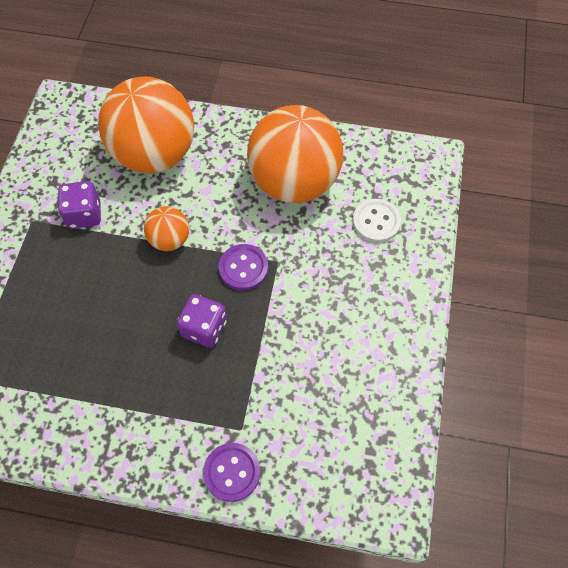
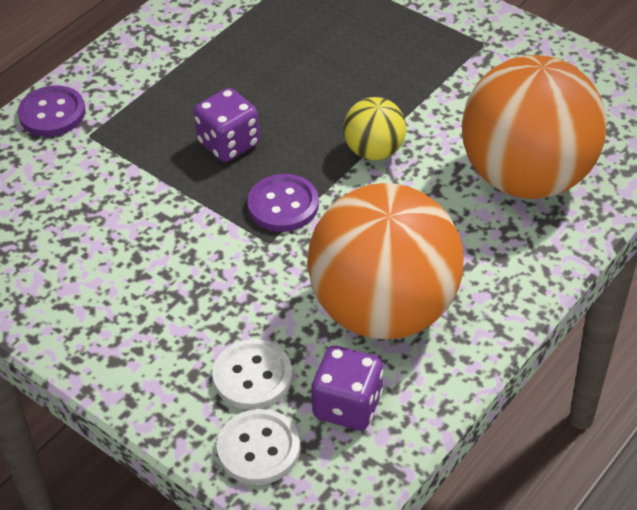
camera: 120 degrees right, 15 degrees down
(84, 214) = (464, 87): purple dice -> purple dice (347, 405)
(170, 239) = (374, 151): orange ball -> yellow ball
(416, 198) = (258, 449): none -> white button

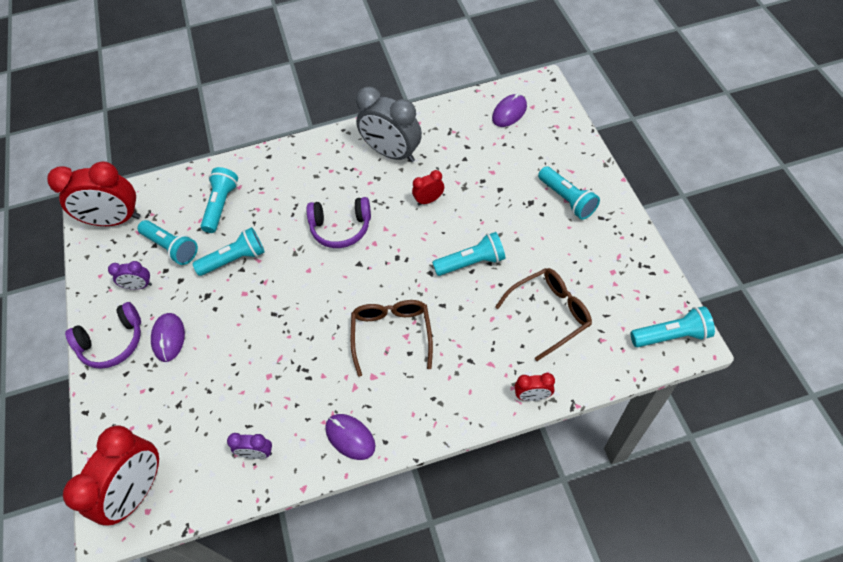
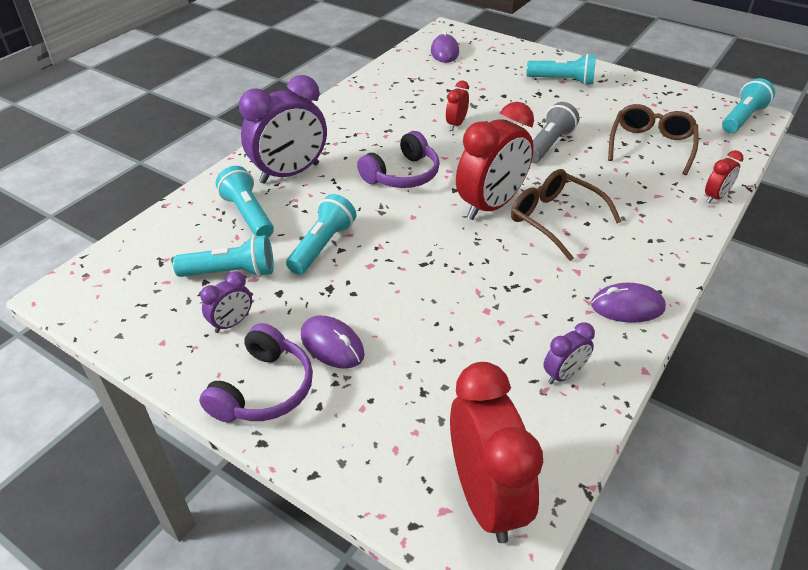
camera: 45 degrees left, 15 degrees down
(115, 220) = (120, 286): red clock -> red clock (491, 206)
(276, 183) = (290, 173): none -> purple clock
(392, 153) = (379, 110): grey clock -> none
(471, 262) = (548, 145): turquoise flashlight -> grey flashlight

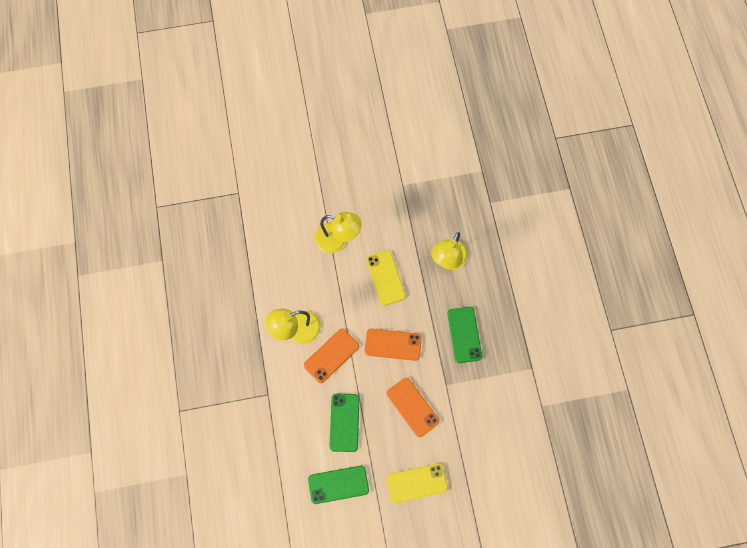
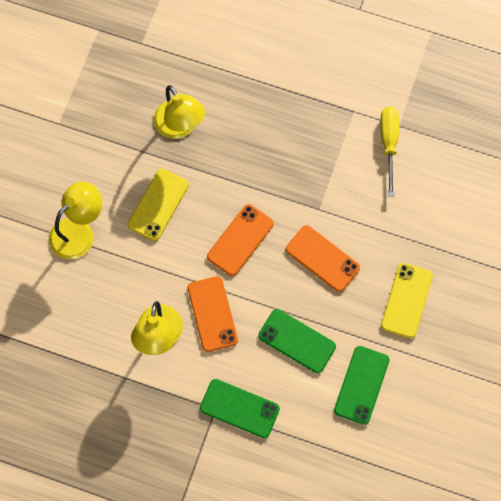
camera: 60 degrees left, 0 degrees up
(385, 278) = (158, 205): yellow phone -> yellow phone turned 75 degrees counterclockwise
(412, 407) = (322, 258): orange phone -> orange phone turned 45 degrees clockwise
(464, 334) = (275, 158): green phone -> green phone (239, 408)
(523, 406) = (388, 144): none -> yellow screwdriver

+--

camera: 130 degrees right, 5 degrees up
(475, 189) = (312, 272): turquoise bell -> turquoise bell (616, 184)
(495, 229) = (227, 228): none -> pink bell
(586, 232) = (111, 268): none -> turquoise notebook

+--

[Task objective] Everything in the material above from the line that has "(385, 278) = (158, 205): yellow" through the line that has "(523, 406) = (388, 144): none" must be duplicated exactly, with no other lines given.

[Solution to the exercise]
(385, 278) = (158, 205): yellow phone -> yellow phone turned 75 degrees counterclockwise
(412, 407) = (322, 258): orange phone -> orange phone turned 45 degrees clockwise
(464, 334) = (275, 158): green phone -> green phone (239, 408)
(523, 406) = (388, 144): none -> yellow screwdriver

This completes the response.